Data for processing:
★ ★ ★ ★ ★ ★ ★

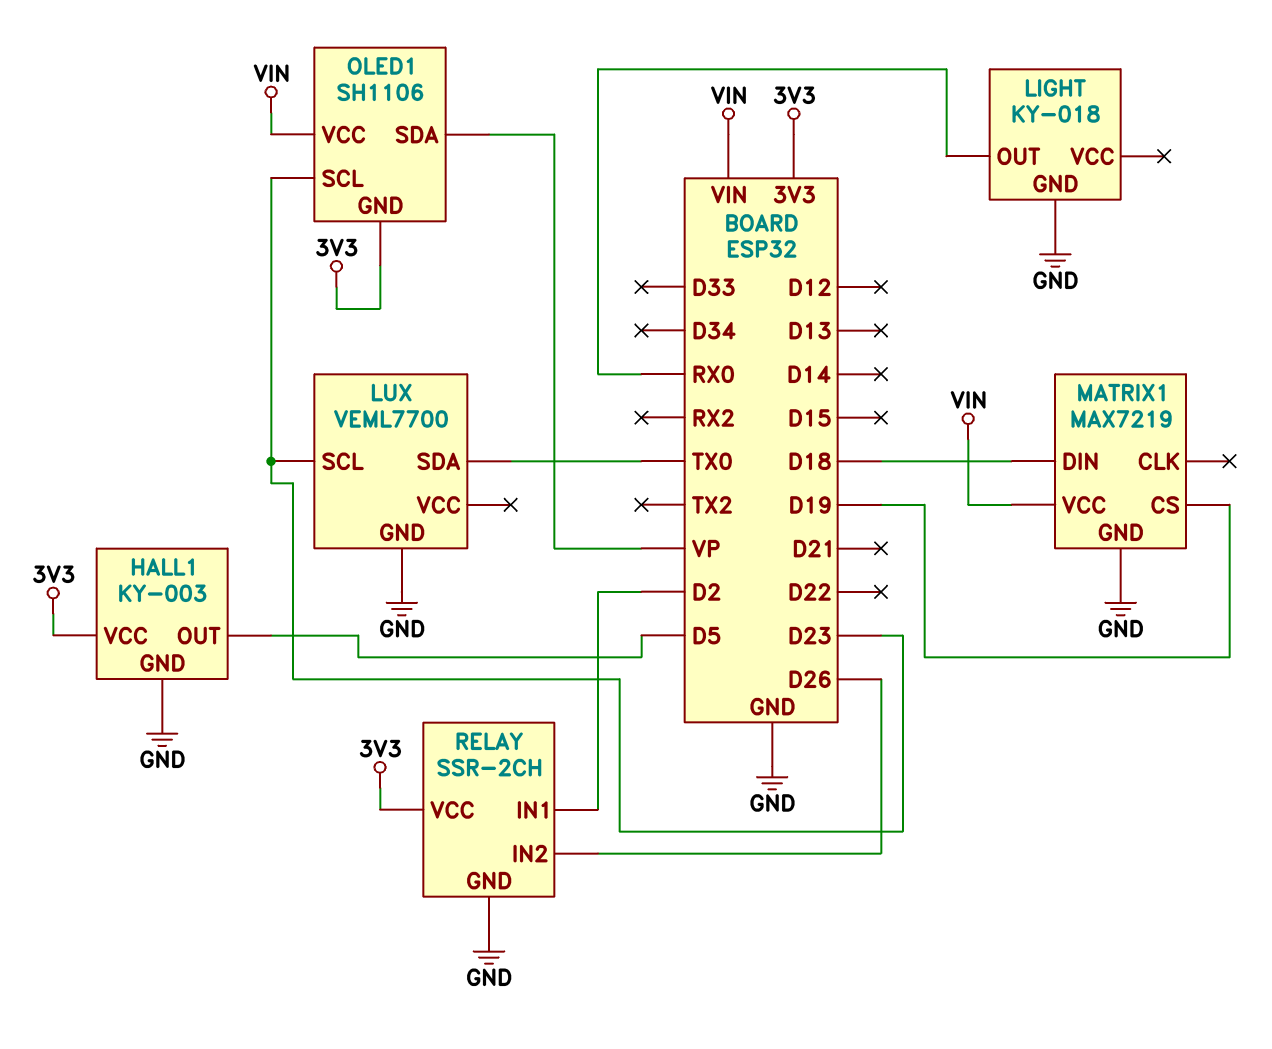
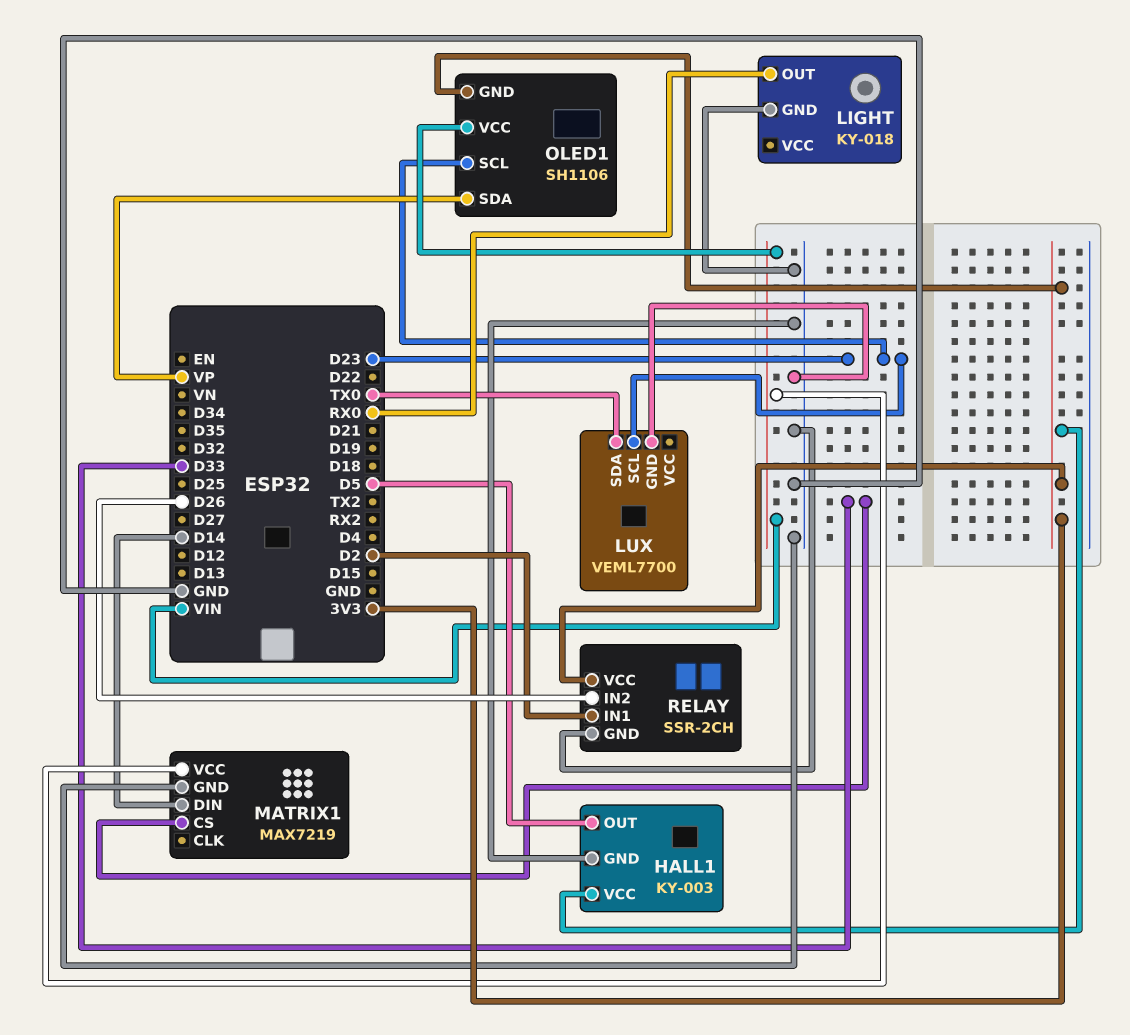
MATRIX1 pin CS: D19 -> D33
MATRIX1 pin DIN: D18 -> D14

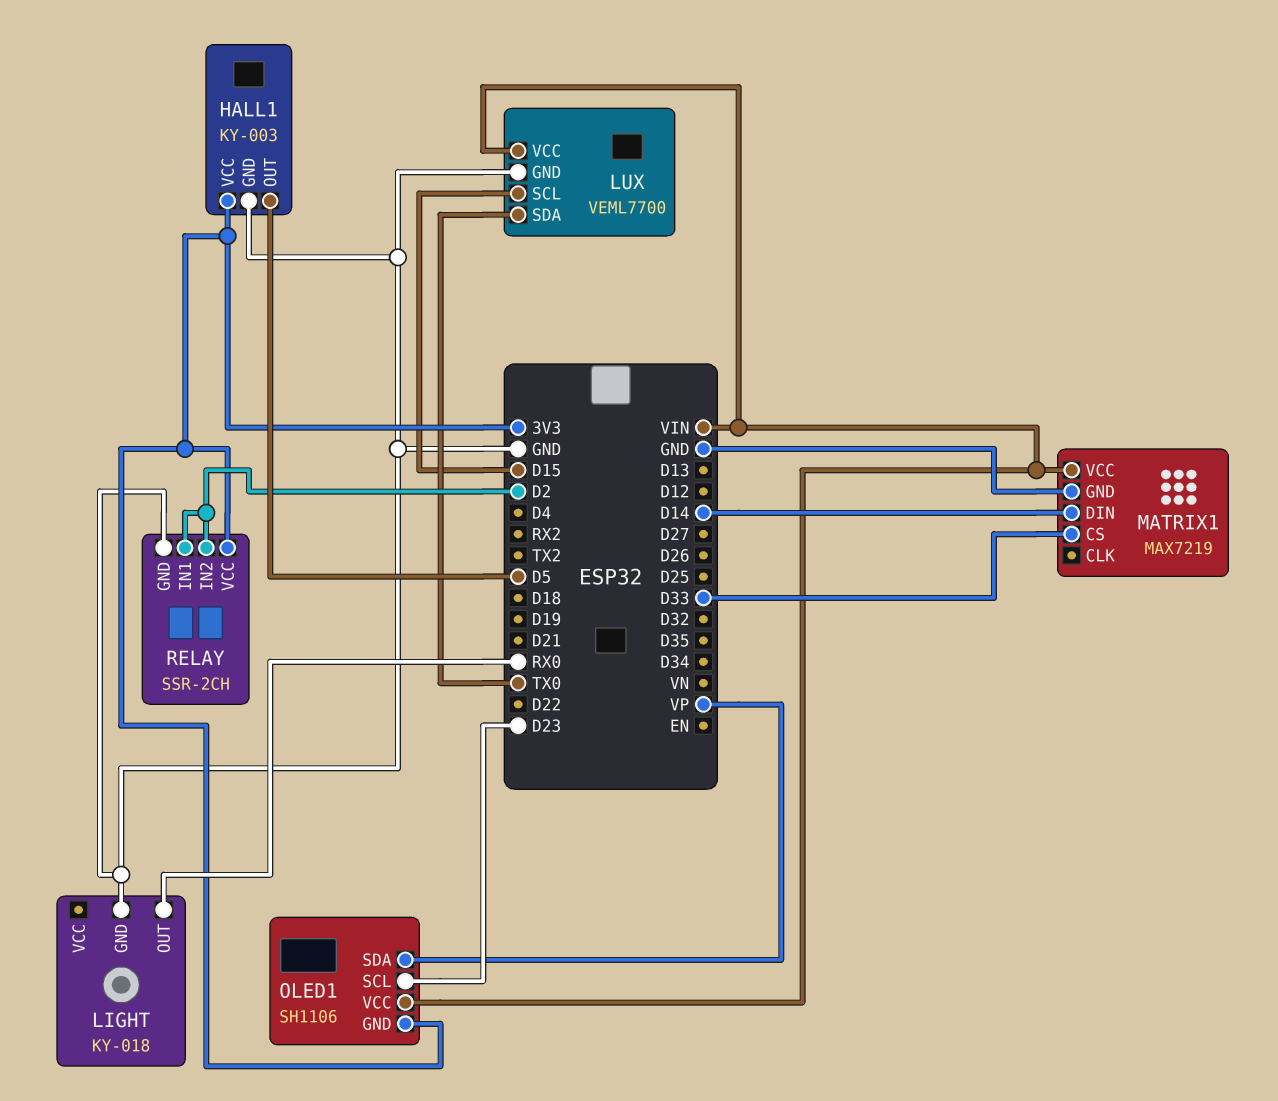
LUX pin SCL: D23 -> D15
LUX pin VCC: none -> VIN
RELAY pin IN2: D26 -> D2

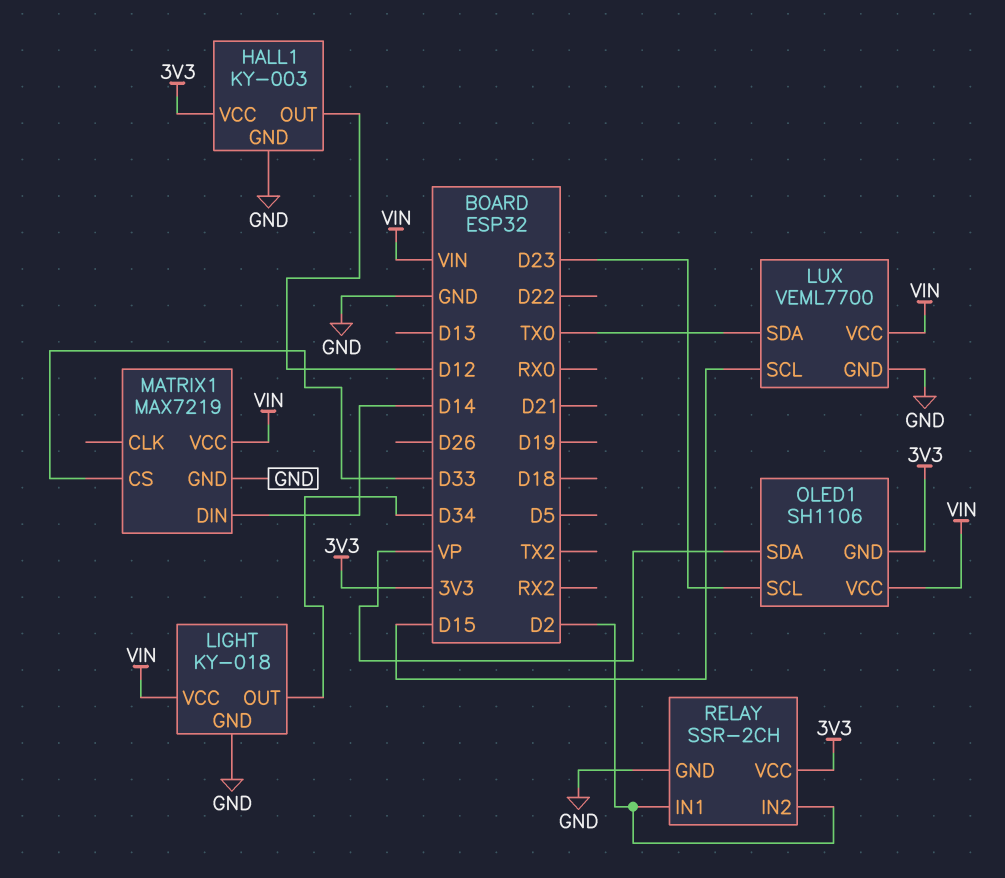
HALL1 pin OUT: D5 -> D12
LIGHT pin OUT: RX0 -> D34
LIGHT pin VCC: none -> VIN

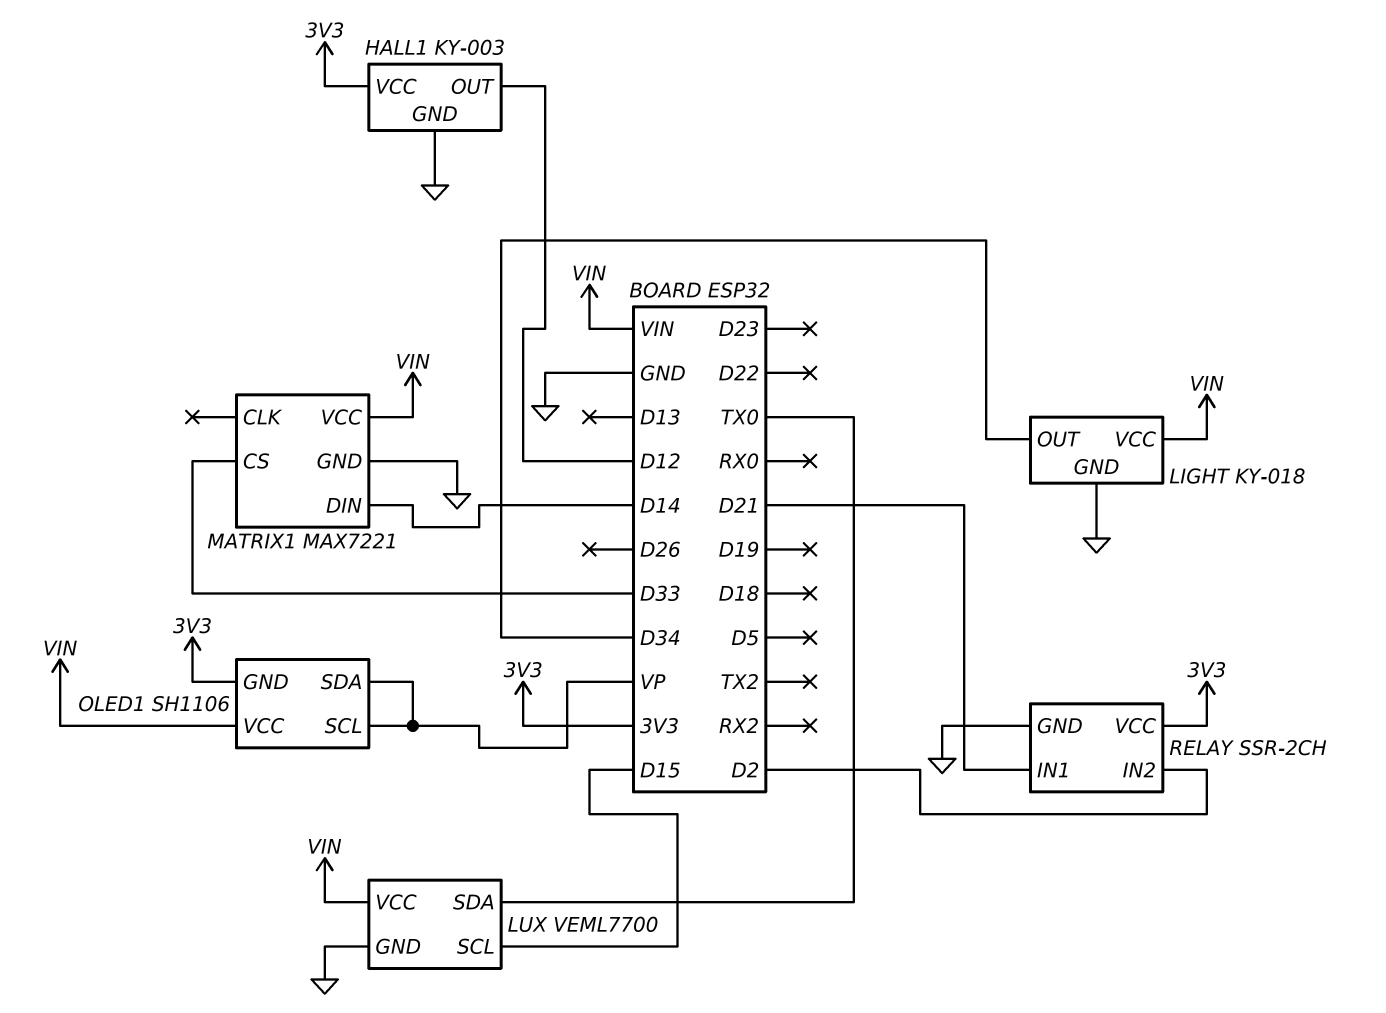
MATRIX1: MAX7219 -> MAX7221
OLED1 pin SCL: D23 -> VP
RELAY pin IN1: D2 -> D21

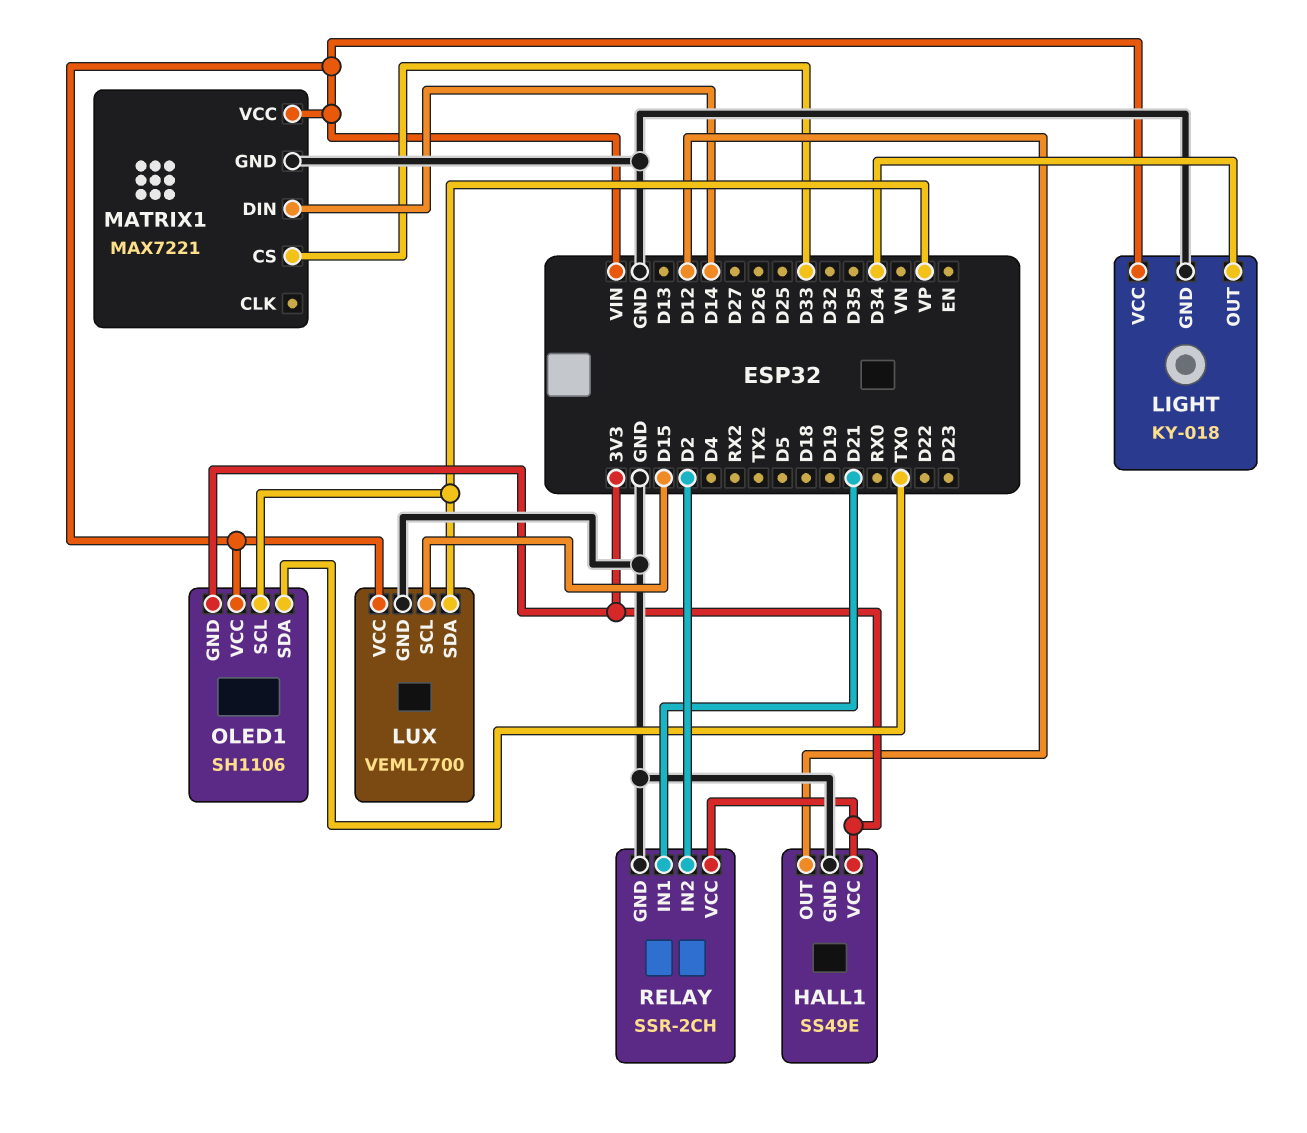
HALL1: KY-003 -> SS49E
LUX pin SDA: TX0 -> VP
OLED1 pin SDA: VP -> TX0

★ ★ ★ ★ ★ ★ ★

Your objective: Repeat precisely, and with nothing added, every line from the one containing "HALL1: KY-003 -> SS49E" to the last line of the listing above.

Output for this exercise:
HALL1: KY-003 -> SS49E
LUX pin SDA: TX0 -> VP
OLED1 pin SDA: VP -> TX0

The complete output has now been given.